Output the records exactly as they appear, with no pictures included.

============

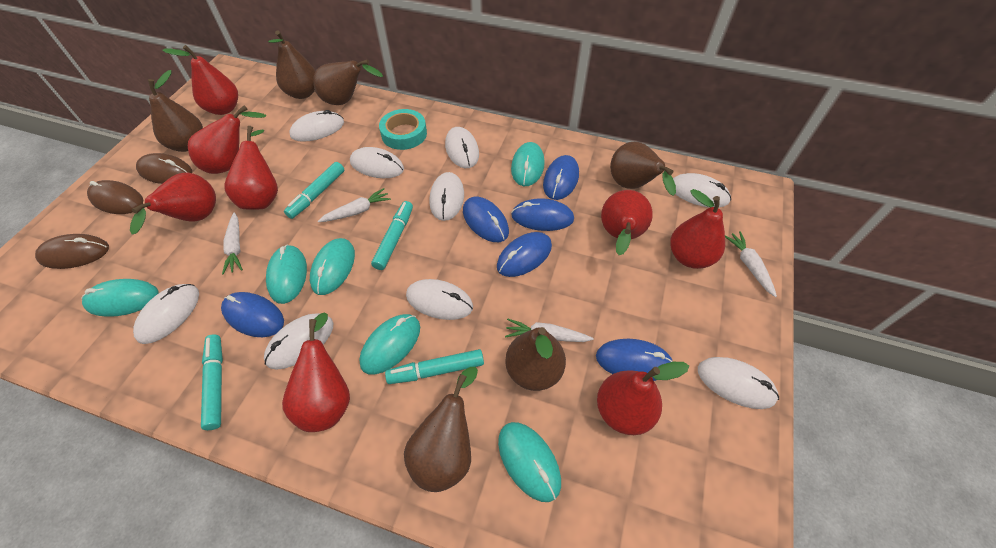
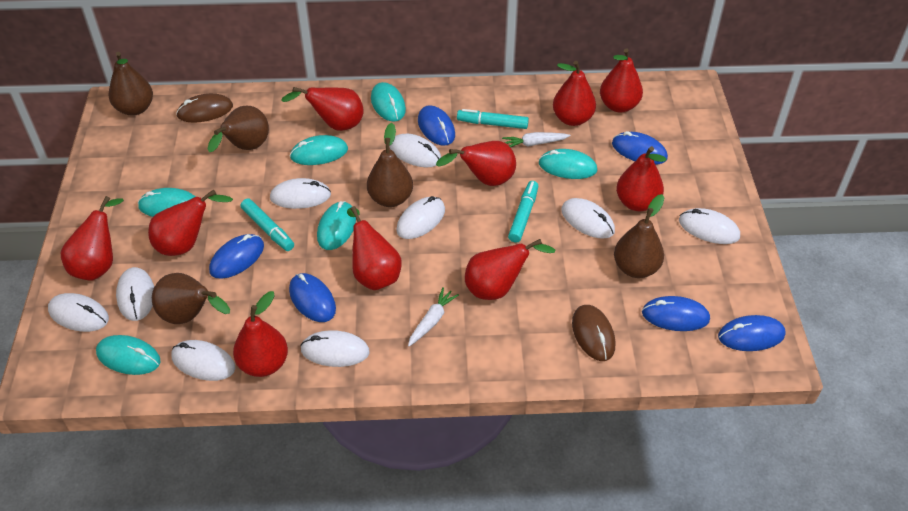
brown mouse: 3 -> 2
brown pear: 6 -> 5
red pear: 8 -> 10
turquoise marker: 4 -> 3
turquoise tape: 1 -> 0
white carrot: 4 -> 2

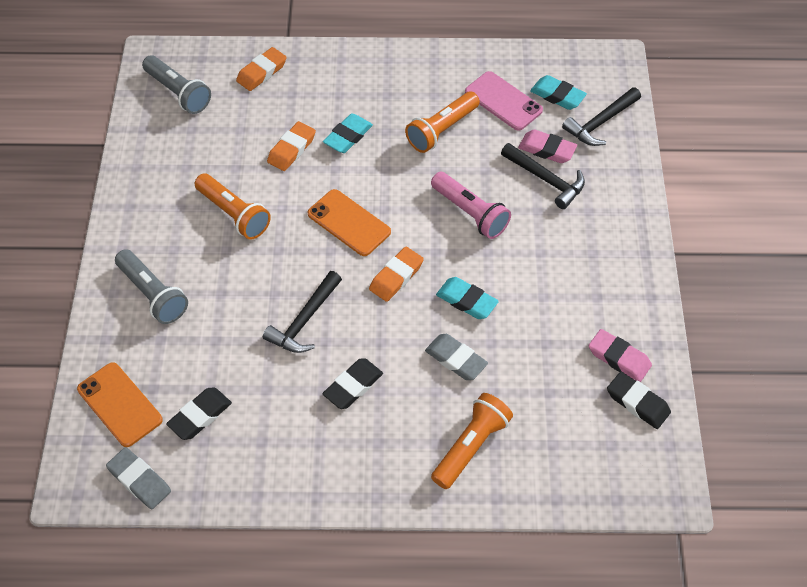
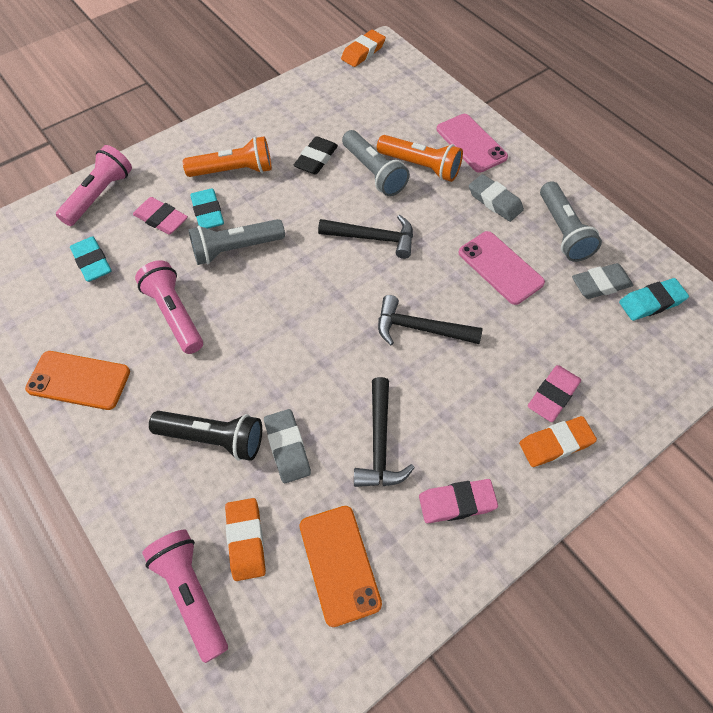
black eraser: 3 -> 1
black flashlight: 0 -> 1
grey eraser: 2 -> 3
grey flashlight: 2 -> 3
orange flashlight: 3 -> 2
pink eraser: 2 -> 3
pink flashlight: 1 -> 3
pink phone: 1 -> 2

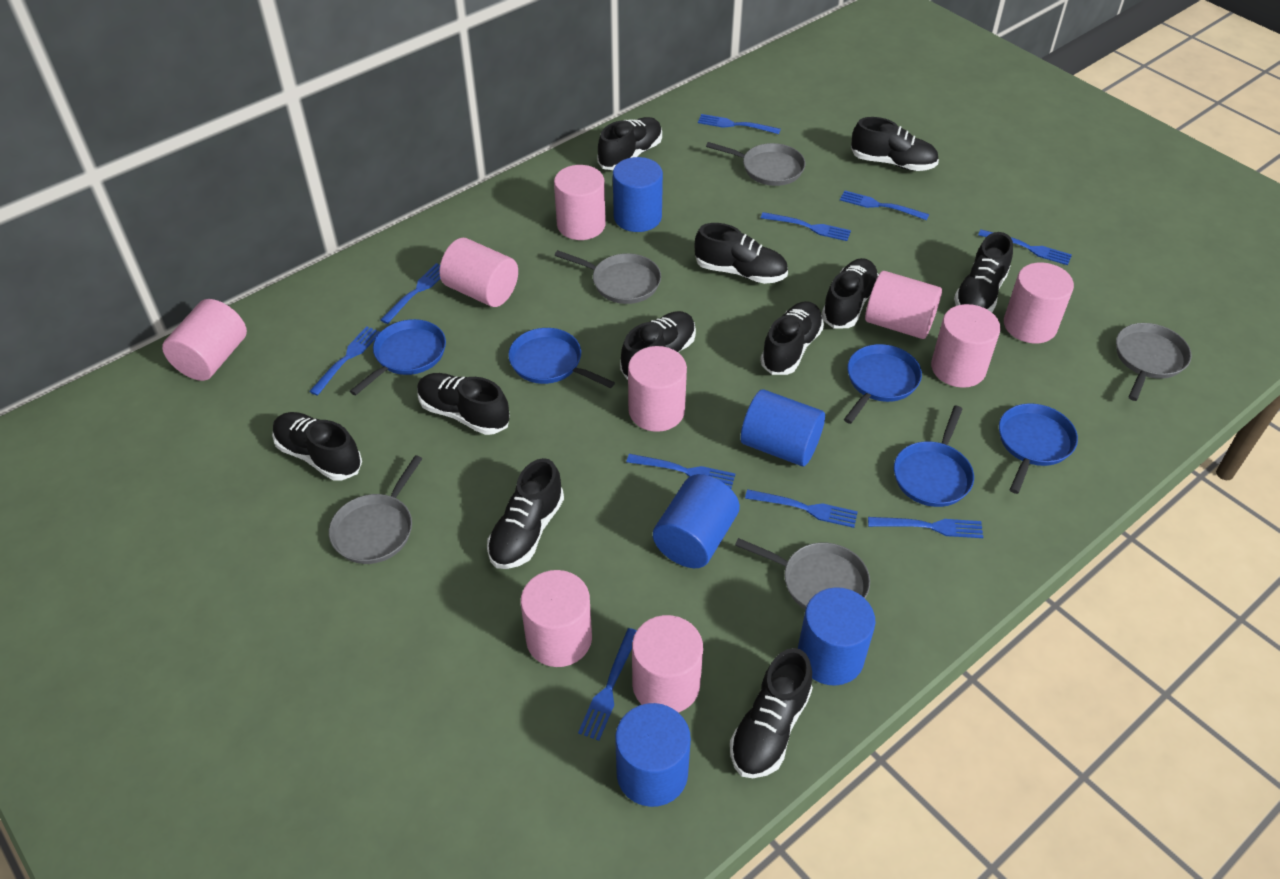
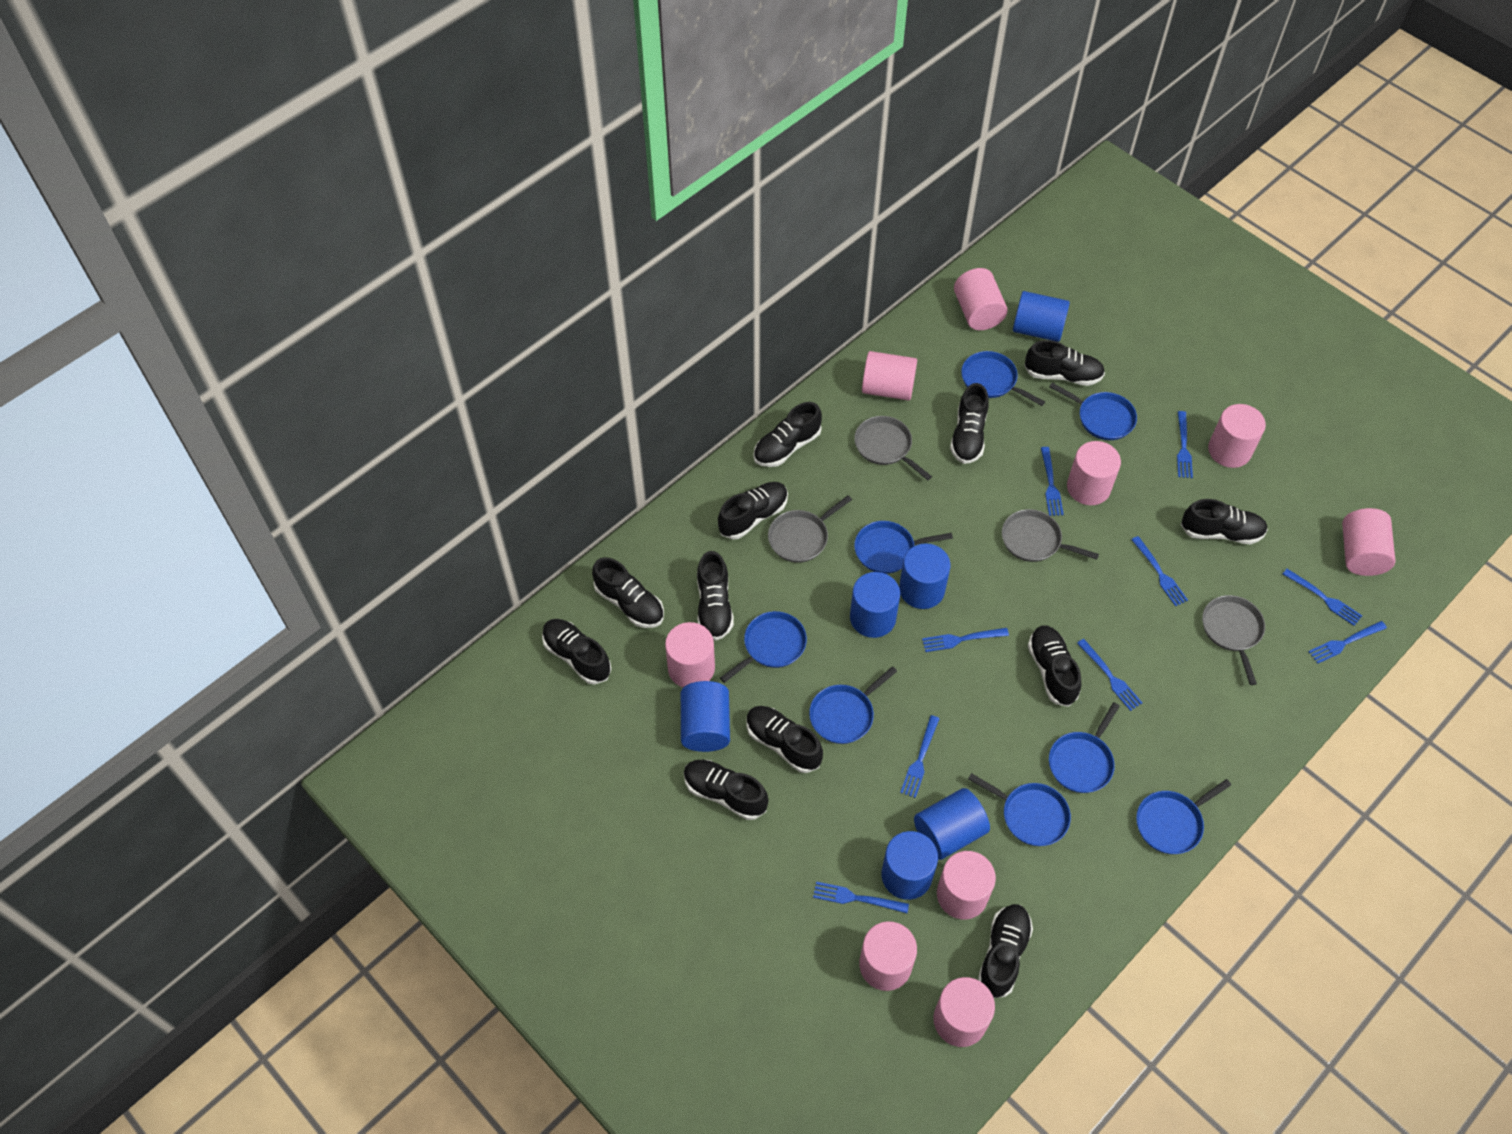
black shoe: 11 -> 12
blue cylinder: 5 -> 6
blue fork: 10 -> 9
blue pan: 5 -> 8
grey pan: 5 -> 4

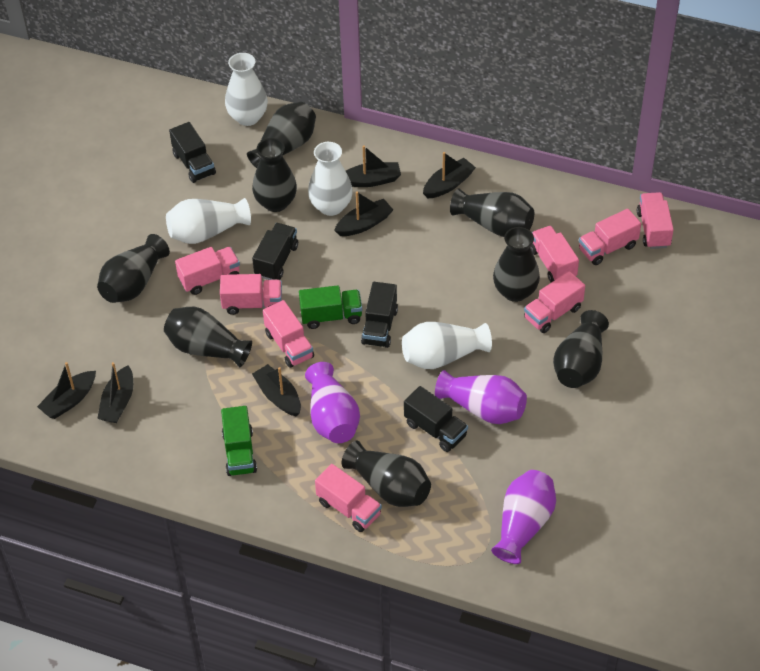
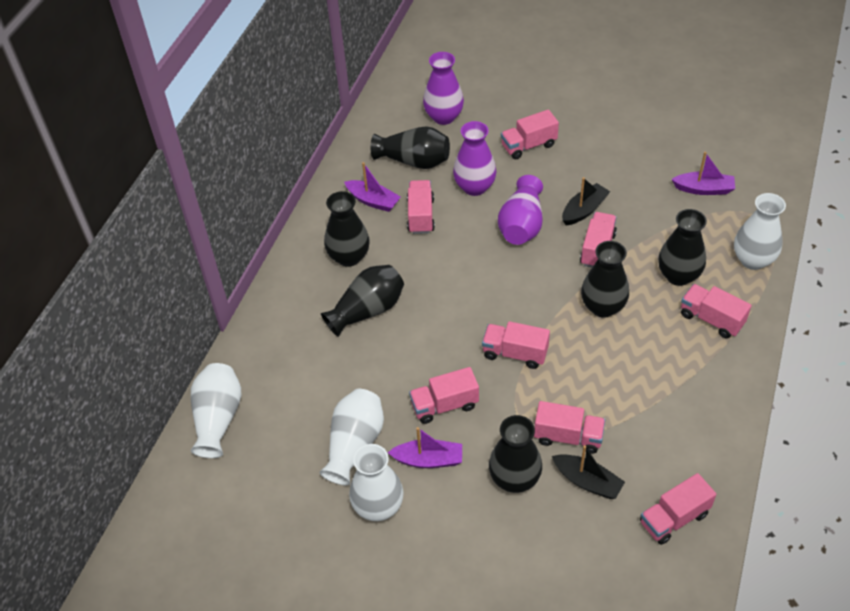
black boat: 6 -> 2
black truck: 4 -> 0
black vase: 8 -> 6
green truck: 2 -> 0
purple boat: 0 -> 3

============

# Expected answer
brown mouse: 3 -> 2
brown pear: 6 -> 5
red pear: 8 -> 10
turquoise marker: 4 -> 3
turquoise tape: 1 -> 0
white carrot: 4 -> 2

black eraser: 3 -> 1
black flashlight: 0 -> 1
grey eraser: 2 -> 3
grey flashlight: 2 -> 3
orange flashlight: 3 -> 2
pink eraser: 2 -> 3
pink flashlight: 1 -> 3
pink phone: 1 -> 2

black shoe: 11 -> 12
blue cylinder: 5 -> 6
blue fork: 10 -> 9
blue pan: 5 -> 8
grey pan: 5 -> 4

black boat: 6 -> 2
black truck: 4 -> 0
black vase: 8 -> 6
green truck: 2 -> 0
purple boat: 0 -> 3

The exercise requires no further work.